Request
In the entries below, find the line with "red pear: [291,259,350,347]" and the line with "white cake: [354,109,430,175]"; give again those lines and every line between them, exactly.

Data to use
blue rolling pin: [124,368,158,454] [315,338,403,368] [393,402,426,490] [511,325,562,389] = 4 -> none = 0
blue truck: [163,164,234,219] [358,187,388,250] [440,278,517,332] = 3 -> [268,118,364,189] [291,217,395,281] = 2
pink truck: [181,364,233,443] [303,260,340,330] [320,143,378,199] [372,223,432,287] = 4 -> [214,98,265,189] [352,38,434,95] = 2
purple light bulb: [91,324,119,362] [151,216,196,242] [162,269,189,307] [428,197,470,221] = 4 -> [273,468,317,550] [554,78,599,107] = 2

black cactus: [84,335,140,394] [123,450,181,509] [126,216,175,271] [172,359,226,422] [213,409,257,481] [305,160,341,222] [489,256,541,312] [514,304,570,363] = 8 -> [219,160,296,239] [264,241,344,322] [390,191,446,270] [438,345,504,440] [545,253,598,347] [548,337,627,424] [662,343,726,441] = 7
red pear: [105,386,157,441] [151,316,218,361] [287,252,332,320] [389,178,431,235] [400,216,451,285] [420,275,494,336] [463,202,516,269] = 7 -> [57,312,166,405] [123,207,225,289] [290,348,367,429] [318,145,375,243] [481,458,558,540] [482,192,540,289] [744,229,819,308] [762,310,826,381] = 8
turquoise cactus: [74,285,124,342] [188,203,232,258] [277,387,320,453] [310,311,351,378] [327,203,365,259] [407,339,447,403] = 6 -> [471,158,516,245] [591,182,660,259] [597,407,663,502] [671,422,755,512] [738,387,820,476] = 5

==

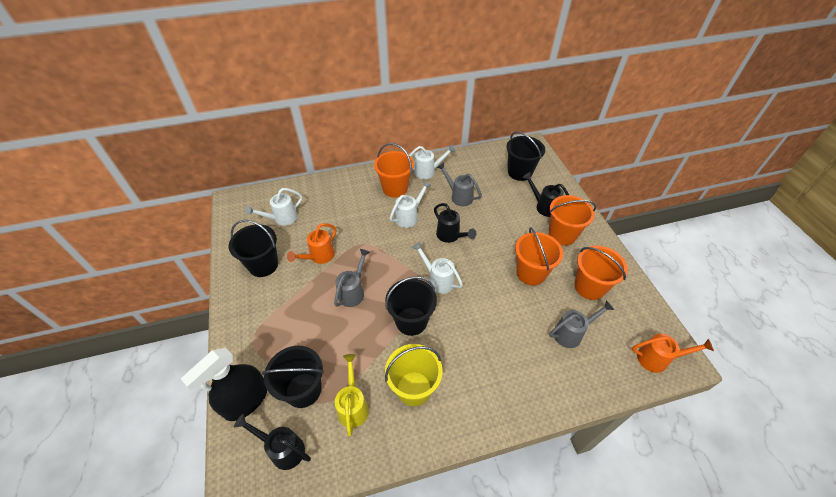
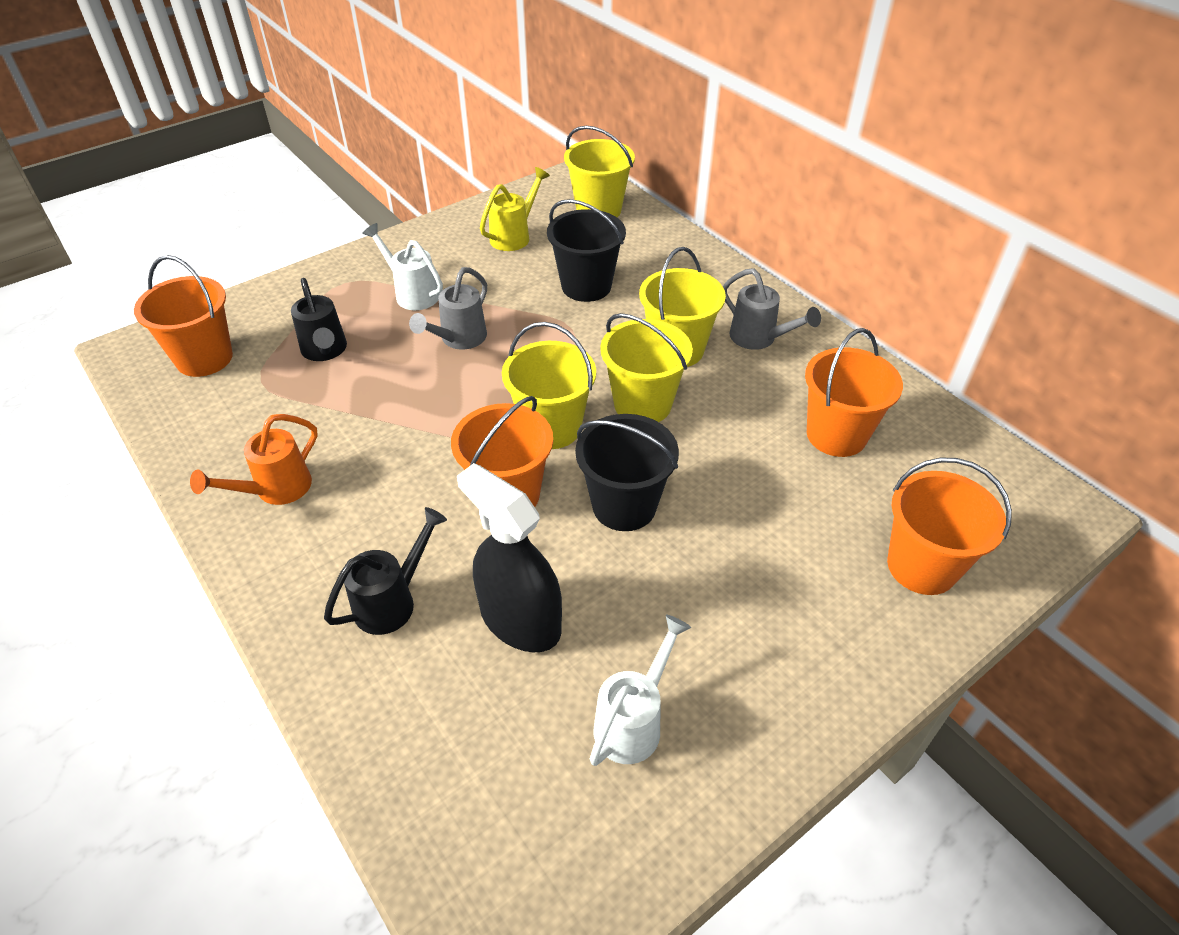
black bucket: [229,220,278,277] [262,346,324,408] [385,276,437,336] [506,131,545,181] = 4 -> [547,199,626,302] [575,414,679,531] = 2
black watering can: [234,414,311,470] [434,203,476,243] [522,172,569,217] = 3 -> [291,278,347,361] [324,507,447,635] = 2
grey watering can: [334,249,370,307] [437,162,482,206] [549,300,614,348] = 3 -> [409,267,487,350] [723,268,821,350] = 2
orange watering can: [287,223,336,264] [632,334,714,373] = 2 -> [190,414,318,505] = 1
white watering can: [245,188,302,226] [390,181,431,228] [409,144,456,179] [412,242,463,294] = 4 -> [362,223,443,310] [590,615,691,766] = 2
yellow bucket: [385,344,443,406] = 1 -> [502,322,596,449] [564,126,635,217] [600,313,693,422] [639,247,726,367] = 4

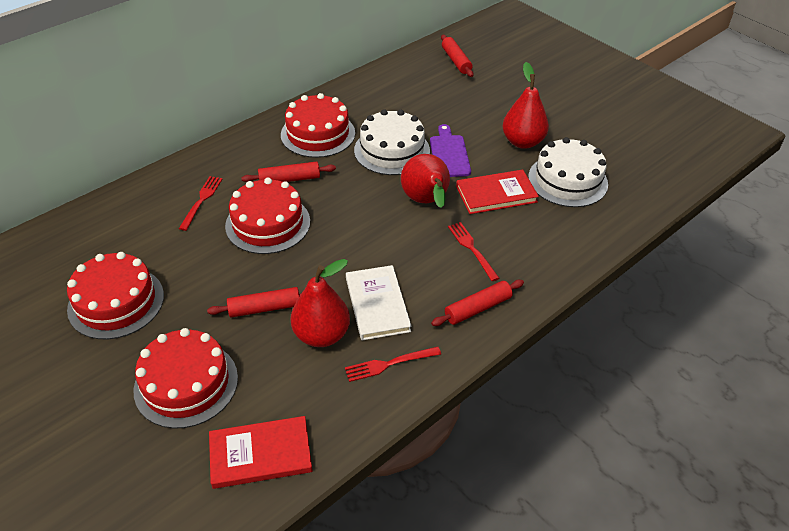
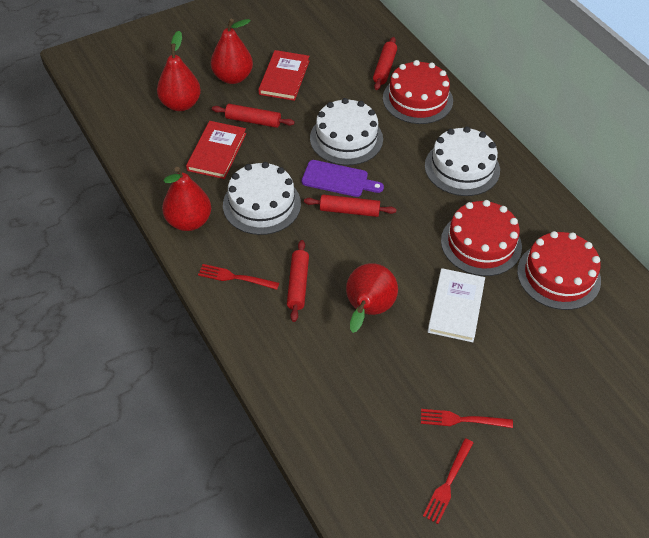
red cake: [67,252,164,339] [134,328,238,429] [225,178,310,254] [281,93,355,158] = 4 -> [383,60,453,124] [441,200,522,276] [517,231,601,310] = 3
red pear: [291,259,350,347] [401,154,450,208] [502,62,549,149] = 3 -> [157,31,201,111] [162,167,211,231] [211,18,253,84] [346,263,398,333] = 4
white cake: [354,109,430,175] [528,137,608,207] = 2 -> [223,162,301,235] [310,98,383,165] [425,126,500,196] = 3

Exercise result
red pear: [291,259,350,347] [401,154,450,208] [502,62,549,149] = 3 -> [157,31,201,111] [162,167,211,231] [211,18,253,84] [346,263,398,333] = 4
white cake: [354,109,430,175] [528,137,608,207] = 2 -> [223,162,301,235] [310,98,383,165] [425,126,500,196] = 3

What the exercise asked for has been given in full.